# PROBLEM:
Go through the data below and copy it exactly, skipping every picture.

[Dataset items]
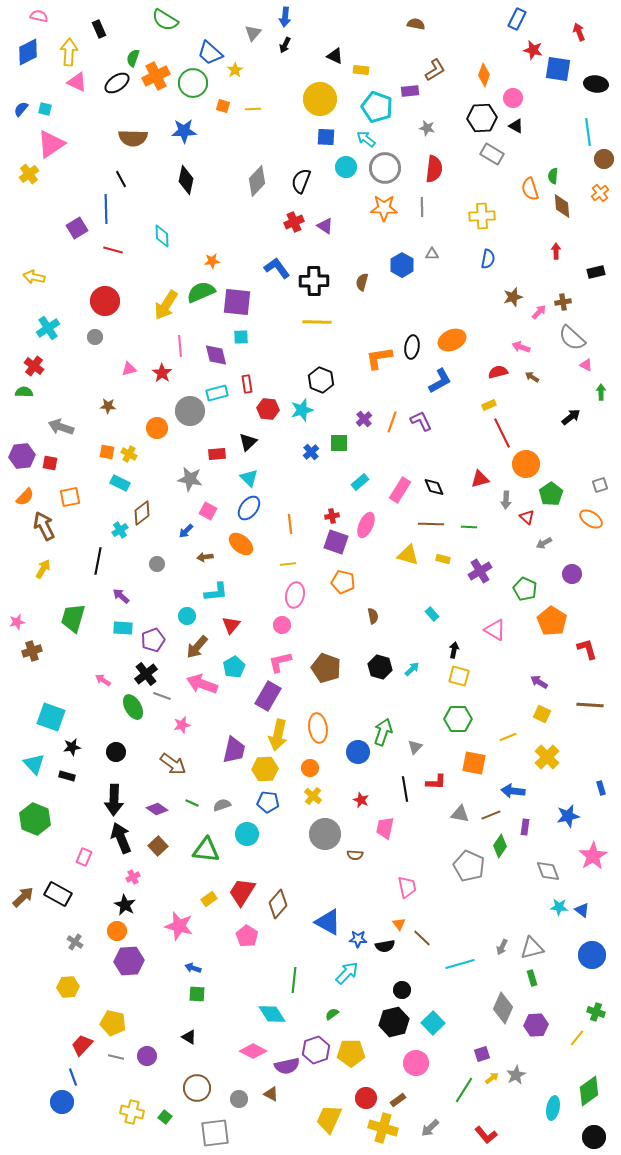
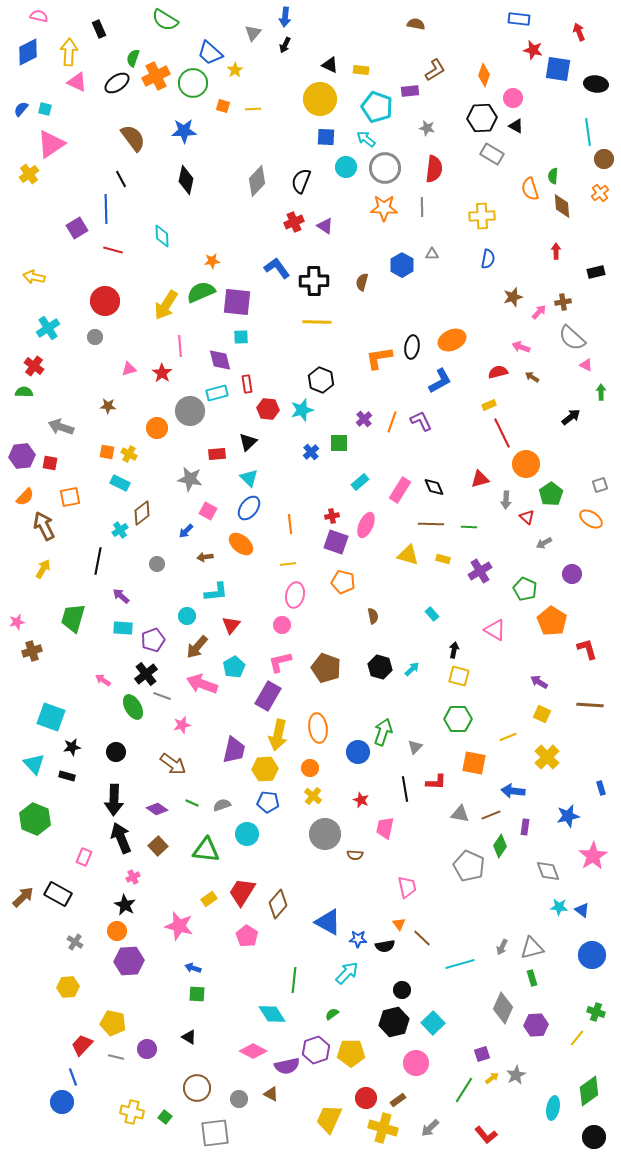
blue rectangle at (517, 19): moved 2 px right; rotated 70 degrees clockwise
black triangle at (335, 56): moved 5 px left, 9 px down
brown semicircle at (133, 138): rotated 128 degrees counterclockwise
purple diamond at (216, 355): moved 4 px right, 5 px down
purple circle at (147, 1056): moved 7 px up
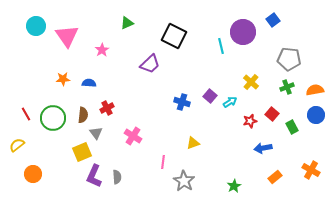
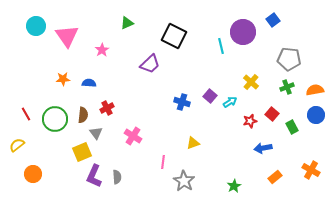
green circle: moved 2 px right, 1 px down
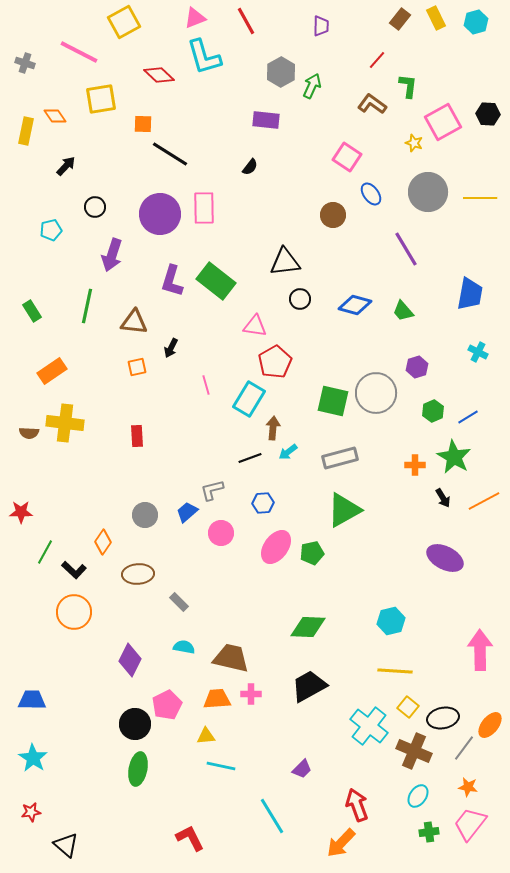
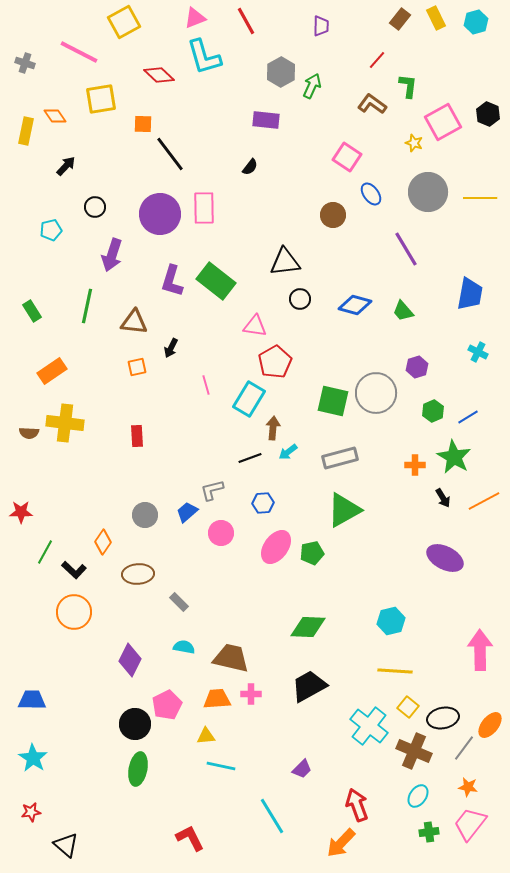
black hexagon at (488, 114): rotated 20 degrees clockwise
black line at (170, 154): rotated 21 degrees clockwise
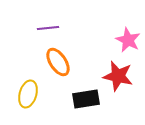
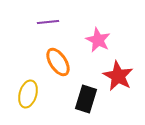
purple line: moved 6 px up
pink star: moved 30 px left
red star: rotated 16 degrees clockwise
black rectangle: rotated 64 degrees counterclockwise
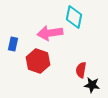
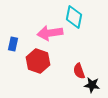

# WRITTEN ANSWER:
blue rectangle at (517, 19): moved 2 px right; rotated 70 degrees clockwise
black triangle at (335, 56): moved 5 px left, 9 px down
brown semicircle at (133, 138): rotated 128 degrees counterclockwise
purple diamond at (216, 355): moved 4 px right, 5 px down
purple circle at (147, 1056): moved 7 px up
green circle: moved 2 px right, 1 px down
black hexagon at (488, 114): rotated 20 degrees clockwise
black line at (170, 154): rotated 21 degrees clockwise
purple line: moved 6 px up
pink star: moved 30 px left
red star: rotated 16 degrees clockwise
black rectangle: rotated 64 degrees counterclockwise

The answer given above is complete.